ACTIVITY – Would you restate, exactly as they appear, the lines from the one containing "[356, 124, 465, 174]" through the end of the data below?

RAW DATA –
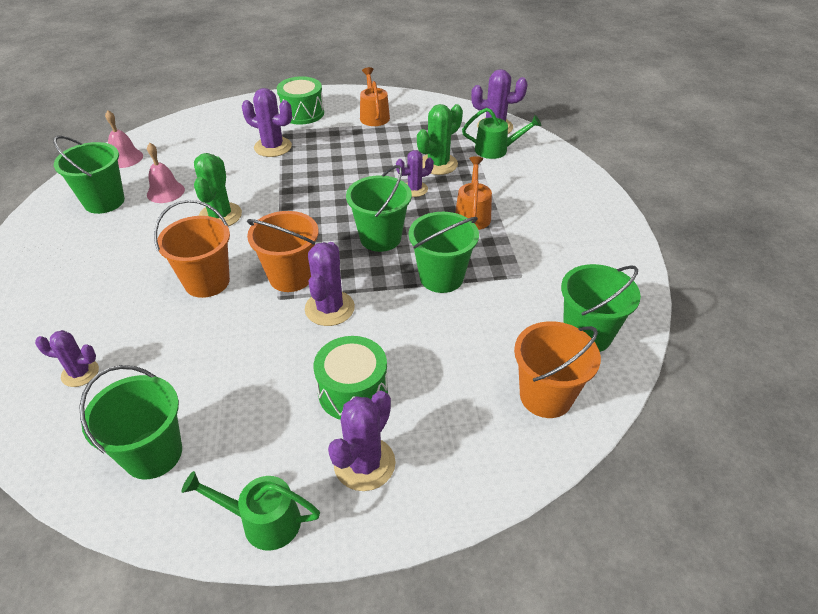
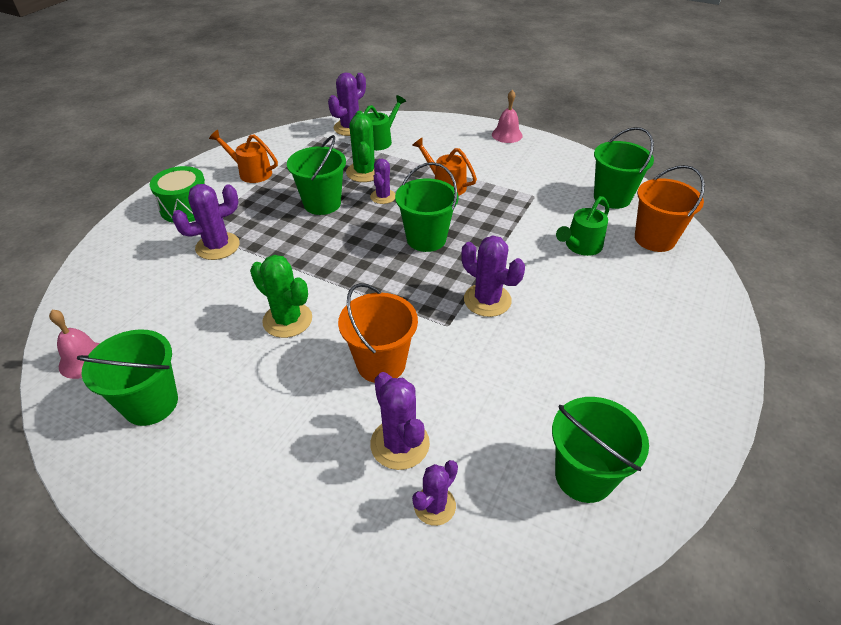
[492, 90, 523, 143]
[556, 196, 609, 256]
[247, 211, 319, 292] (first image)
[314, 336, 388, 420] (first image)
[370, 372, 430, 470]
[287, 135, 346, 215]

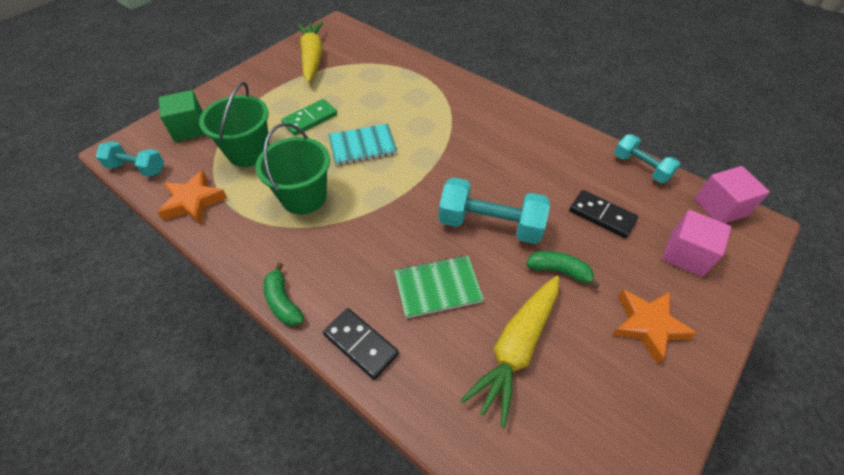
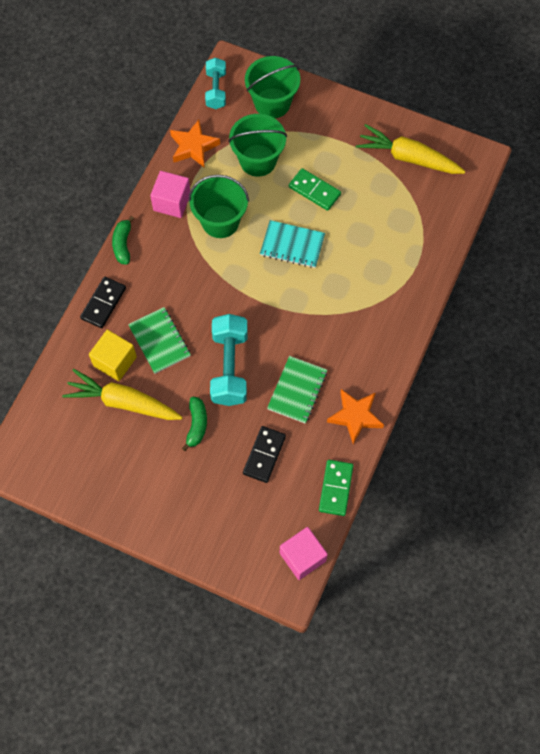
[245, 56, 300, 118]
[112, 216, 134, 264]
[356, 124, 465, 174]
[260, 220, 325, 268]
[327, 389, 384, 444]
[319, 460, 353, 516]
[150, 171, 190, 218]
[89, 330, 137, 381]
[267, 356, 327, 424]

ANSWER AREA –
[356, 124, 465, 174]
[260, 220, 325, 268]
[327, 389, 384, 444]
[319, 460, 353, 516]
[150, 171, 190, 218]
[89, 330, 137, 381]
[267, 356, 327, 424]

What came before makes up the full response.